------ EXERCISE INPUTS ------

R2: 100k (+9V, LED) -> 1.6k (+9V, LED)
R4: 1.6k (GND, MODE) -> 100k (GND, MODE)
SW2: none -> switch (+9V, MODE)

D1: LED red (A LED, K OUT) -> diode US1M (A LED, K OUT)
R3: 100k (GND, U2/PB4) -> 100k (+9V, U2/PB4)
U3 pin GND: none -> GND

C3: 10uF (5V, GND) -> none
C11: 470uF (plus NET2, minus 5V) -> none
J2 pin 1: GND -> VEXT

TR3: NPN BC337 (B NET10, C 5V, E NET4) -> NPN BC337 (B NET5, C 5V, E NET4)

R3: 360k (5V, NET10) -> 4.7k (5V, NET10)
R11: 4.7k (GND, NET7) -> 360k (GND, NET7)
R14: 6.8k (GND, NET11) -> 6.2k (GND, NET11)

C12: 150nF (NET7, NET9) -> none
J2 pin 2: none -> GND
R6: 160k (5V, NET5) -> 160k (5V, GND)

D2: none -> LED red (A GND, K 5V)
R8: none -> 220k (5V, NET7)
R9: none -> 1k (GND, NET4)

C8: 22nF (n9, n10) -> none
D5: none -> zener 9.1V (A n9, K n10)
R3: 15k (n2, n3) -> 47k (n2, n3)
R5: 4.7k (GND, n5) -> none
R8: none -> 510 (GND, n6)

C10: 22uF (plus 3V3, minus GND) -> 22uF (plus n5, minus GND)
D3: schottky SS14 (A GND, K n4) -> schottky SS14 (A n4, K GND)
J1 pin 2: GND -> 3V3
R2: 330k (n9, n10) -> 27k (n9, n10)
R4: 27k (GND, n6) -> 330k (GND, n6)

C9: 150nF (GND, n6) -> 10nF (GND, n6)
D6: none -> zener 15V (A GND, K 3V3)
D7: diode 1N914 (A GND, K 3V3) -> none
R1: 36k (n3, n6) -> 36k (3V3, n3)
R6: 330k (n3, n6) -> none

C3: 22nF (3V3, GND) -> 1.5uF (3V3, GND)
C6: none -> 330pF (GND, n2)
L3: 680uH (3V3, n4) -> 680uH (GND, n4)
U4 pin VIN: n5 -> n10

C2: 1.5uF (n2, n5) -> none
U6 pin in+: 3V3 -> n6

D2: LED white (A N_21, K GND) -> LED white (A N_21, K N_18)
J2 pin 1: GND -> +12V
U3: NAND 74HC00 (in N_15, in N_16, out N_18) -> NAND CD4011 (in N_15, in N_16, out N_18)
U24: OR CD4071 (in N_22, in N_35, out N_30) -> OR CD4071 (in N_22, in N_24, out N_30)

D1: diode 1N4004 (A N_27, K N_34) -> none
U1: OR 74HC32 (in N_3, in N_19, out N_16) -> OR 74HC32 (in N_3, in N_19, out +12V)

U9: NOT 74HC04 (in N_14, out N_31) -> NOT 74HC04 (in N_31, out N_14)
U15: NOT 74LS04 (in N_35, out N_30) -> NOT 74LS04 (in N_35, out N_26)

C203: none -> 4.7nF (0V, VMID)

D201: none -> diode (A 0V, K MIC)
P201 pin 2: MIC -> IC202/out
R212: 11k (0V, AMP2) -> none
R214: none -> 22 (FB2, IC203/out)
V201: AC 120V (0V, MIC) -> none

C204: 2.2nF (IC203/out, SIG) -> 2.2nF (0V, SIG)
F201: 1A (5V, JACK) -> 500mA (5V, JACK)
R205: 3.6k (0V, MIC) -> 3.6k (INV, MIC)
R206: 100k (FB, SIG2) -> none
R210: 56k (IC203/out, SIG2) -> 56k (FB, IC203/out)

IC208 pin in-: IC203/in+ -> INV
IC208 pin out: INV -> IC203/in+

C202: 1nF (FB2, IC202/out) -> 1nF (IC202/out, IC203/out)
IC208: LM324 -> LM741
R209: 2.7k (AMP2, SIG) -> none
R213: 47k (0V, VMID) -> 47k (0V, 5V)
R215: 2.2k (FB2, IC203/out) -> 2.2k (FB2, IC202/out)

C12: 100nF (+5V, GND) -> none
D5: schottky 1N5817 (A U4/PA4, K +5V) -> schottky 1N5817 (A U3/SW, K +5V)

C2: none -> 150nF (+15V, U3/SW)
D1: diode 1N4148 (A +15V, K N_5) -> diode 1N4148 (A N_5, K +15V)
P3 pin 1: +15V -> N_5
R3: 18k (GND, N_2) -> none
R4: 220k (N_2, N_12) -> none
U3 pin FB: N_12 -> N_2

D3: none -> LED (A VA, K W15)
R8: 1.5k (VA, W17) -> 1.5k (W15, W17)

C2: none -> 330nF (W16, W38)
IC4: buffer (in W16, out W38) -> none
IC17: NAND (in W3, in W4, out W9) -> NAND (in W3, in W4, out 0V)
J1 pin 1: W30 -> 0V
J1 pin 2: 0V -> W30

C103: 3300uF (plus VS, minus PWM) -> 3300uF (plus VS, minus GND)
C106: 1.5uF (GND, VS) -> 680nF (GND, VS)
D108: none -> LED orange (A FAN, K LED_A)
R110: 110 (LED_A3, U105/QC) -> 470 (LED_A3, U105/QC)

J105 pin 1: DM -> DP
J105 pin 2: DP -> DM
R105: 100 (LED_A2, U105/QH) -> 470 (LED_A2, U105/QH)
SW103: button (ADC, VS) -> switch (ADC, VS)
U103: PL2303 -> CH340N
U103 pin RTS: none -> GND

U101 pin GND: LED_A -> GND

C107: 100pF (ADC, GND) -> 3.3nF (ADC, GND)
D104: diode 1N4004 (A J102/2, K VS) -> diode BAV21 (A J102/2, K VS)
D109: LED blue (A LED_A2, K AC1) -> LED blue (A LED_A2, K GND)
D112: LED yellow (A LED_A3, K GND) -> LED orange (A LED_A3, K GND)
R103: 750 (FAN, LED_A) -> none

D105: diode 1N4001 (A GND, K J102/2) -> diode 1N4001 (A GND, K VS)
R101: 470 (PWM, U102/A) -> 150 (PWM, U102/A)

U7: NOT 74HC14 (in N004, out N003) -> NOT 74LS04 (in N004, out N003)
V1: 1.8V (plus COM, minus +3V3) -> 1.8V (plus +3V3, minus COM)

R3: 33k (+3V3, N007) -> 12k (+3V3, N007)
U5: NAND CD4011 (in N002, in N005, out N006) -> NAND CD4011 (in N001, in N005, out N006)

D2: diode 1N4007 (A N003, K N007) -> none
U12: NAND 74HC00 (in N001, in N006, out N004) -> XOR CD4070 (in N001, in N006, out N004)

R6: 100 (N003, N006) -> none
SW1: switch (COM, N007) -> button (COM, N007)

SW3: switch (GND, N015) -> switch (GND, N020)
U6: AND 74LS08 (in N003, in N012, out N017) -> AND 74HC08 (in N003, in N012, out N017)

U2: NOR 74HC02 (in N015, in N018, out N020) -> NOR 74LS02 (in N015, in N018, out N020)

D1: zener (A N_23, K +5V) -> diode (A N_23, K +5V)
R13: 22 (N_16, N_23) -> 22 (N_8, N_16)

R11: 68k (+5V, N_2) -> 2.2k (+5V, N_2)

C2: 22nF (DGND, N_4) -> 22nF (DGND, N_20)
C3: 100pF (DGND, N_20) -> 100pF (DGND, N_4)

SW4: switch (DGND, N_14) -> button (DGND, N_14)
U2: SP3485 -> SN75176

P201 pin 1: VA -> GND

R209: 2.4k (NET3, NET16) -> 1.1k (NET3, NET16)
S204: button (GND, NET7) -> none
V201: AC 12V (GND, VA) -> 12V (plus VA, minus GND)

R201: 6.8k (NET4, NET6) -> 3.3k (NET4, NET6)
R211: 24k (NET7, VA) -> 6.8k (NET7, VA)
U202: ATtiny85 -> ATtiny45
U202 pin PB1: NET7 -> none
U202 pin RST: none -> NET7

------

Copy out each line above, character for character.

R2: 100k (+9V, LED) -> 1.6k (+9V, LED)
R4: 1.6k (GND, MODE) -> 100k (GND, MODE)
SW2: none -> switch (+9V, MODE)

D1: LED red (A LED, K OUT) -> diode US1M (A LED, K OUT)
R3: 100k (GND, U2/PB4) -> 100k (+9V, U2/PB4)
U3 pin GND: none -> GND

C3: 10uF (5V, GND) -> none
C11: 470uF (plus NET2, minus 5V) -> none
J2 pin 1: GND -> VEXT

TR3: NPN BC337 (B NET10, C 5V, E NET4) -> NPN BC337 (B NET5, C 5V, E NET4)

R3: 360k (5V, NET10) -> 4.7k (5V, NET10)
R11: 4.7k (GND, NET7) -> 360k (GND, NET7)
R14: 6.8k (GND, NET11) -> 6.2k (GND, NET11)

C12: 150nF (NET7, NET9) -> none
J2 pin 2: none -> GND
R6: 160k (5V, NET5) -> 160k (5V, GND)

D2: none -> LED red (A GND, K 5V)
R8: none -> 220k (5V, NET7)
R9: none -> 1k (GND, NET4)

C8: 22nF (n9, n10) -> none
D5: none -> zener 9.1V (A n9, K n10)
R3: 15k (n2, n3) -> 47k (n2, n3)
R5: 4.7k (GND, n5) -> none
R8: none -> 510 (GND, n6)

C10: 22uF (plus 3V3, minus GND) -> 22uF (plus n5, minus GND)
D3: schottky SS14 (A GND, K n4) -> schottky SS14 (A n4, K GND)
J1 pin 2: GND -> 3V3
R2: 330k (n9, n10) -> 27k (n9, n10)
R4: 27k (GND, n6) -> 330k (GND, n6)

C9: 150nF (GND, n6) -> 10nF (GND, n6)
D6: none -> zener 15V (A GND, K 3V3)
D7: diode 1N914 (A GND, K 3V3) -> none
R1: 36k (n3, n6) -> 36k (3V3, n3)
R6: 330k (n3, n6) -> none

C3: 22nF (3V3, GND) -> 1.5uF (3V3, GND)
C6: none -> 330pF (GND, n2)
L3: 680uH (3V3, n4) -> 680uH (GND, n4)
U4 pin VIN: n5 -> n10

C2: 1.5uF (n2, n5) -> none
U6 pin in+: 3V3 -> n6

D2: LED white (A N_21, K GND) -> LED white (A N_21, K N_18)
J2 pin 1: GND -> +12V
U3: NAND 74HC00 (in N_15, in N_16, out N_18) -> NAND CD4011 (in N_15, in N_16, out N_18)
U24: OR CD4071 (in N_22, in N_35, out N_30) -> OR CD4071 (in N_22, in N_24, out N_30)

D1: diode 1N4004 (A N_27, K N_34) -> none
U1: OR 74HC32 (in N_3, in N_19, out N_16) -> OR 74HC32 (in N_3, in N_19, out +12V)

U9: NOT 74HC04 (in N_14, out N_31) -> NOT 74HC04 (in N_31, out N_14)
U15: NOT 74LS04 (in N_35, out N_30) -> NOT 74LS04 (in N_35, out N_26)

C203: none -> 4.7nF (0V, VMID)

D201: none -> diode (A 0V, K MIC)
P201 pin 2: MIC -> IC202/out
R212: 11k (0V, AMP2) -> none
R214: none -> 22 (FB2, IC203/out)
V201: AC 120V (0V, MIC) -> none

C204: 2.2nF (IC203/out, SIG) -> 2.2nF (0V, SIG)
F201: 1A (5V, JACK) -> 500mA (5V, JACK)
R205: 3.6k (0V, MIC) -> 3.6k (INV, MIC)
R206: 100k (FB, SIG2) -> none
R210: 56k (IC203/out, SIG2) -> 56k (FB, IC203/out)

IC208 pin in-: IC203/in+ -> INV
IC208 pin out: INV -> IC203/in+

C202: 1nF (FB2, IC202/out) -> 1nF (IC202/out, IC203/out)
IC208: LM324 -> LM741
R209: 2.7k (AMP2, SIG) -> none
R213: 47k (0V, VMID) -> 47k (0V, 5V)
R215: 2.2k (FB2, IC203/out) -> 2.2k (FB2, IC202/out)

C12: 100nF (+5V, GND) -> none
D5: schottky 1N5817 (A U4/PA4, K +5V) -> schottky 1N5817 (A U3/SW, K +5V)

C2: none -> 150nF (+15V, U3/SW)
D1: diode 1N4148 (A +15V, K N_5) -> diode 1N4148 (A N_5, K +15V)
P3 pin 1: +15V -> N_5
R3: 18k (GND, N_2) -> none
R4: 220k (N_2, N_12) -> none
U3 pin FB: N_12 -> N_2

D3: none -> LED (A VA, K W15)
R8: 1.5k (VA, W17) -> 1.5k (W15, W17)

C2: none -> 330nF (W16, W38)
IC4: buffer (in W16, out W38) -> none
IC17: NAND (in W3, in W4, out W9) -> NAND (in W3, in W4, out 0V)
J1 pin 1: W30 -> 0V
J1 pin 2: 0V -> W30

C103: 3300uF (plus VS, minus PWM) -> 3300uF (plus VS, minus GND)
C106: 1.5uF (GND, VS) -> 680nF (GND, VS)
D108: none -> LED orange (A FAN, K LED_A)
R110: 110 (LED_A3, U105/QC) -> 470 (LED_A3, U105/QC)

J105 pin 1: DM -> DP
J105 pin 2: DP -> DM
R105: 100 (LED_A2, U105/QH) -> 470 (LED_A2, U105/QH)
SW103: button (ADC, VS) -> switch (ADC, VS)
U103: PL2303 -> CH340N
U103 pin RTS: none -> GND

U101 pin GND: LED_A -> GND

C107: 100pF (ADC, GND) -> 3.3nF (ADC, GND)
D104: diode 1N4004 (A J102/2, K VS) -> diode BAV21 (A J102/2, K VS)
D109: LED blue (A LED_A2, K AC1) -> LED blue (A LED_A2, K GND)
D112: LED yellow (A LED_A3, K GND) -> LED orange (A LED_A3, K GND)
R103: 750 (FAN, LED_A) -> none

D105: diode 1N4001 (A GND, K J102/2) -> diode 1N4001 (A GND, K VS)
R101: 470 (PWM, U102/A) -> 150 (PWM, U102/A)

U7: NOT 74HC14 (in N004, out N003) -> NOT 74LS04 (in N004, out N003)
V1: 1.8V (plus COM, minus +3V3) -> 1.8V (plus +3V3, minus COM)

R3: 33k (+3V3, N007) -> 12k (+3V3, N007)
U5: NAND CD4011 (in N002, in N005, out N006) -> NAND CD4011 (in N001, in N005, out N006)

D2: diode 1N4007 (A N003, K N007) -> none
U12: NAND 74HC00 (in N001, in N006, out N004) -> XOR CD4070 (in N001, in N006, out N004)

R6: 100 (N003, N006) -> none
SW1: switch (COM, N007) -> button (COM, N007)

SW3: switch (GND, N015) -> switch (GND, N020)
U6: AND 74LS08 (in N003, in N012, out N017) -> AND 74HC08 (in N003, in N012, out N017)

U2: NOR 74HC02 (in N015, in N018, out N020) -> NOR 74LS02 (in N015, in N018, out N020)

D1: zener (A N_23, K +5V) -> diode (A N_23, K +5V)
R13: 22 (N_16, N_23) -> 22 (N_8, N_16)

R11: 68k (+5V, N_2) -> 2.2k (+5V, N_2)

C2: 22nF (DGND, N_4) -> 22nF (DGND, N_20)
C3: 100pF (DGND, N_20) -> 100pF (DGND, N_4)

SW4: switch (DGND, N_14) -> button (DGND, N_14)
U2: SP3485 -> SN75176

P201 pin 1: VA -> GND

R209: 2.4k (NET3, NET16) -> 1.1k (NET3, NET16)
S204: button (GND, NET7) -> none
V201: AC 12V (GND, VA) -> 12V (plus VA, minus GND)

R201: 6.8k (NET4, NET6) -> 3.3k (NET4, NET6)
R211: 24k (NET7, VA) -> 6.8k (NET7, VA)
U202: ATtiny85 -> ATtiny45
U202 pin PB1: NET7 -> none
U202 pin RST: none -> NET7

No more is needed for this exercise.